START SOURCE DATA
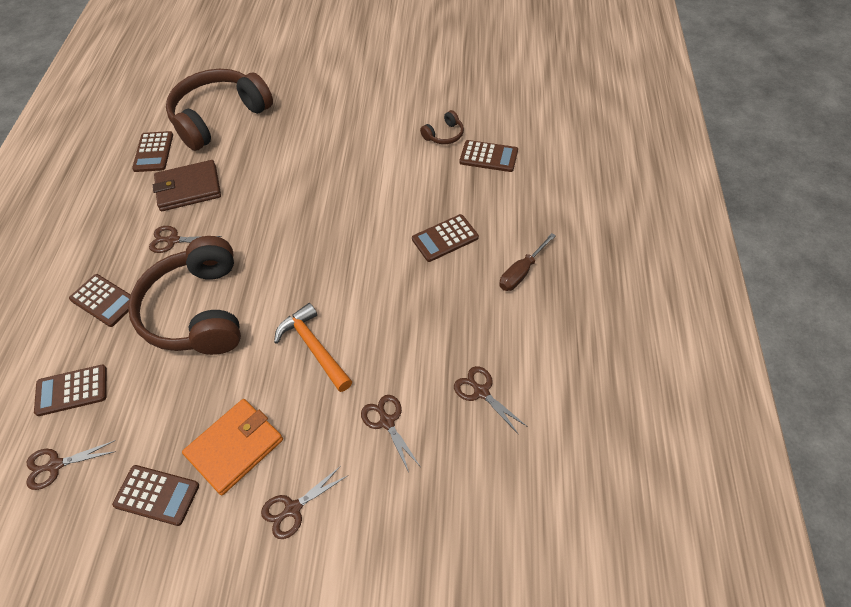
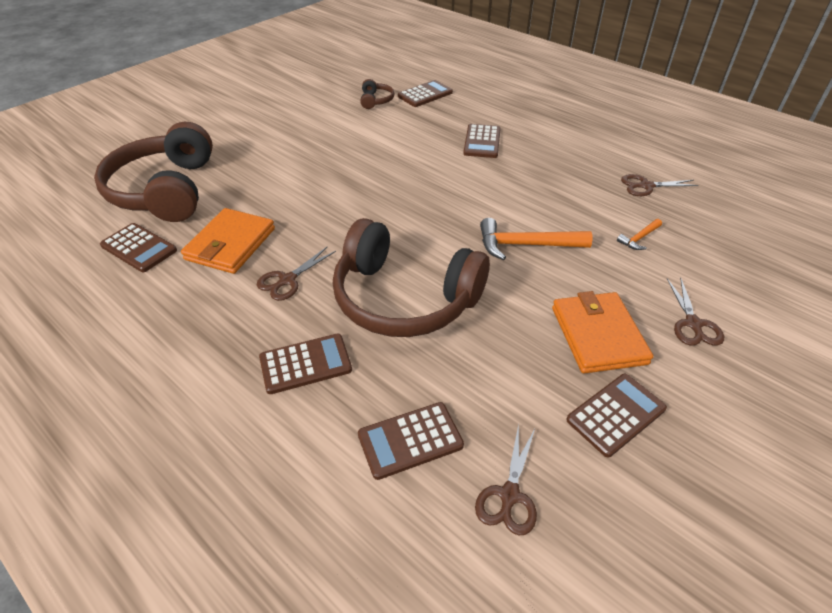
camera: 55 degrees left, 10 degrees down
(72, 390) = (410, 440): brown calculator -> brown calculator turned 45 degrees clockwise
(188, 188) = (230, 244): brown wallet -> orange wallet
(387, 422) = (639, 238): brown scissors -> orange hammer
(521, 272) = (552, 127): brown screwdriver -> none

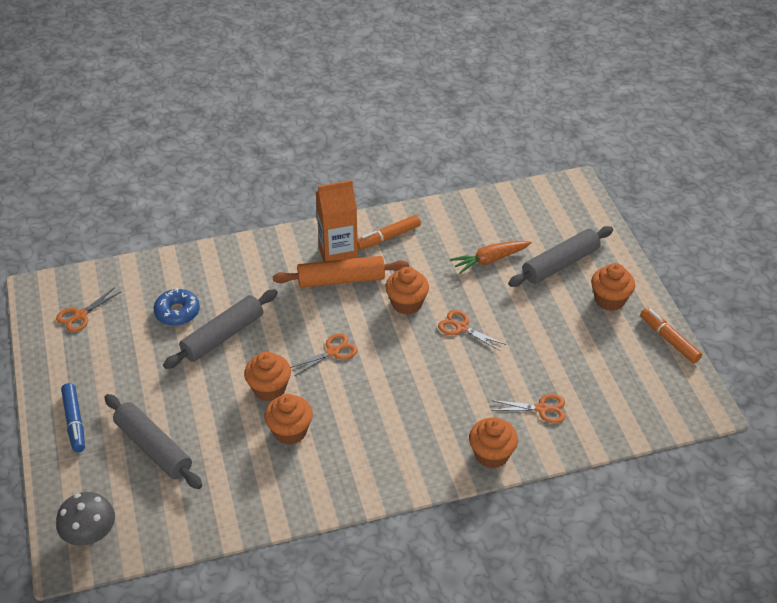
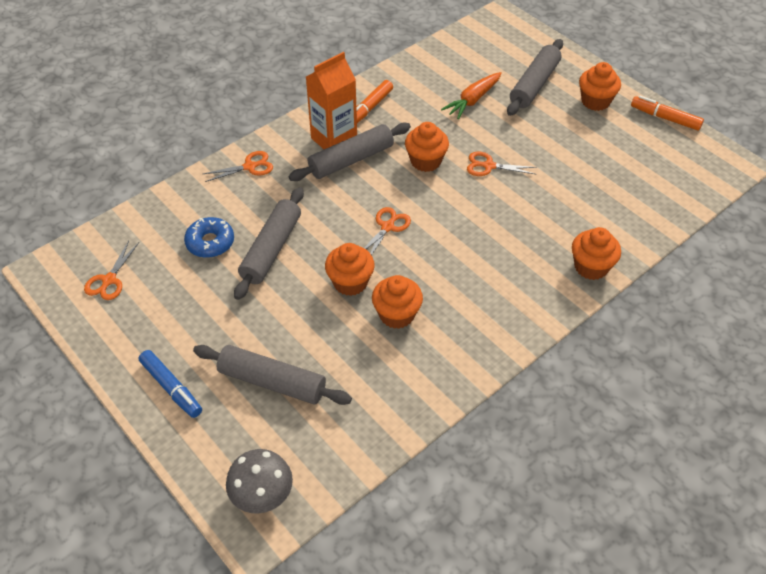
camera: 25 degrees left, 5 degrees up
(341, 279) = (351, 160): orange rolling pin -> grey rolling pin
(542, 409) = (605, 212): orange scissors -> orange scissors (250, 167)

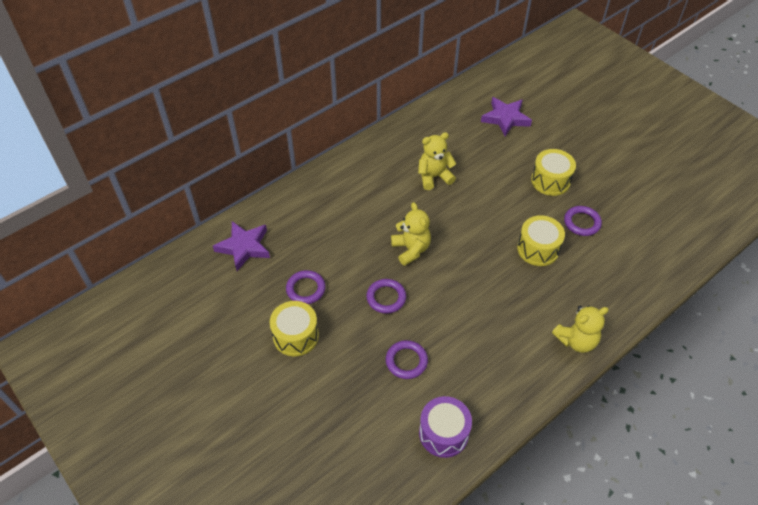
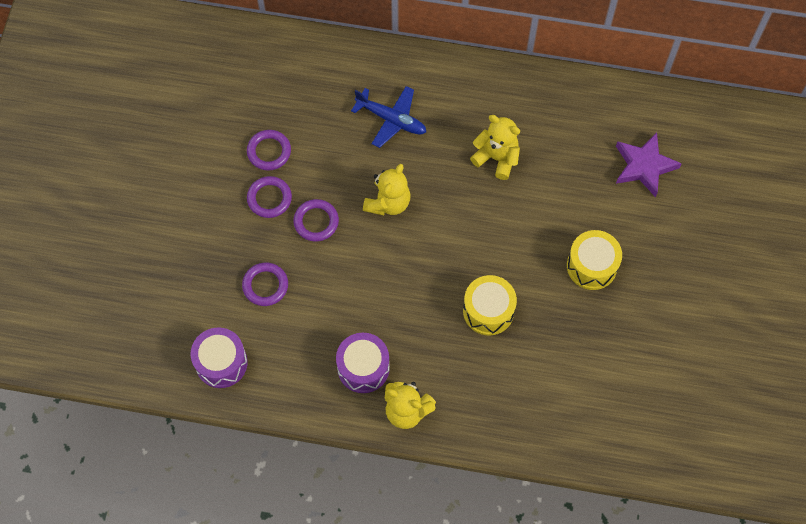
camera: 50 degrees right, 15 degrees up
(244, 247) = (269, 68): purple star -> none
(296, 336) = (216, 182): yellow drum -> none
(353, 209) = (391, 119): none -> blue plane
(523, 344) = (363, 368): none -> purple drum
(582, 223) = (559, 330): purple ring -> purple ring (269, 198)

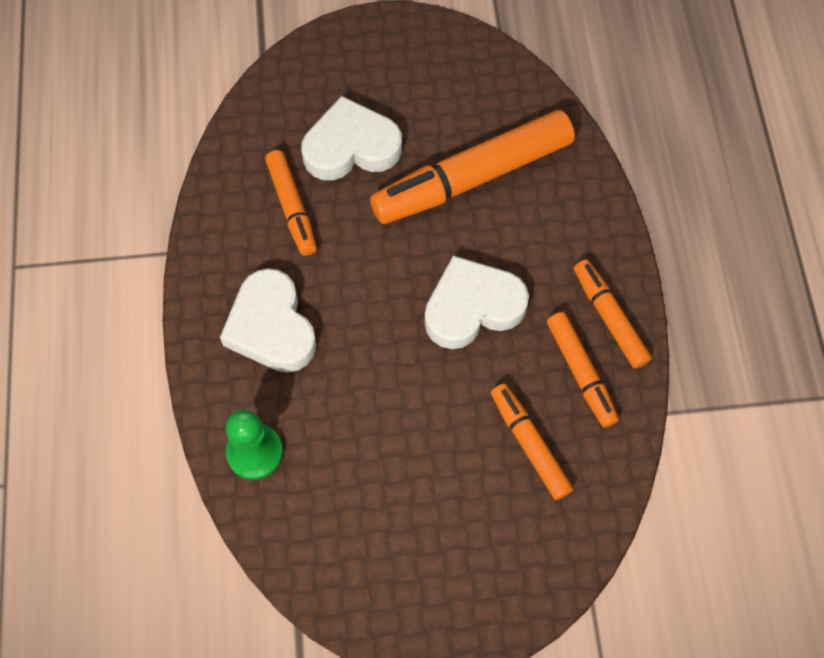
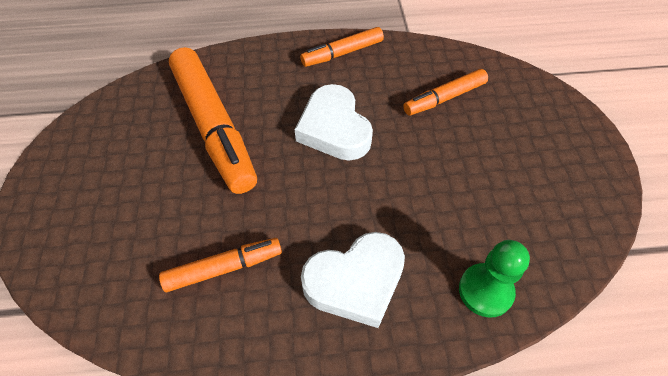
camera: 90 degrees left, 10 degrees down
(351, 147) = (163, 217): white heart -> none
(580, 373) = (386, 69): orange marker -> none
END SOURCE DATA
**WHAT TO PRODUCE**
When you transcribe these entries, keep every word exact and drop the pictures.

**RESPONSE AREA**
camera: 55 degrees left, 10 degrees down
(72, 390) = (410, 440): brown calculator -> brown calculator turned 45 degrees clockwise
(188, 188) = (230, 244): brown wallet -> orange wallet
(387, 422) = (639, 238): brown scissors -> orange hammer
(521, 272) = (552, 127): brown screwdriver -> none

camera: 25 degrees left, 5 degrees up
(341, 279) = (351, 160): orange rolling pin -> grey rolling pin
(542, 409) = (605, 212): orange scissors -> orange scissors (250, 167)

camera: 50 degrees right, 15 degrees up
(244, 247) = (269, 68): purple star -> none
(296, 336) = (216, 182): yellow drum -> none
(353, 209) = (391, 119): none -> blue plane
(523, 344) = (363, 368): none -> purple drum
(582, 223) = (559, 330): purple ring -> purple ring (269, 198)

camera: 90 degrees left, 10 degrees down
(351, 147) = (163, 217): white heart -> none
(580, 373) = (386, 69): orange marker -> none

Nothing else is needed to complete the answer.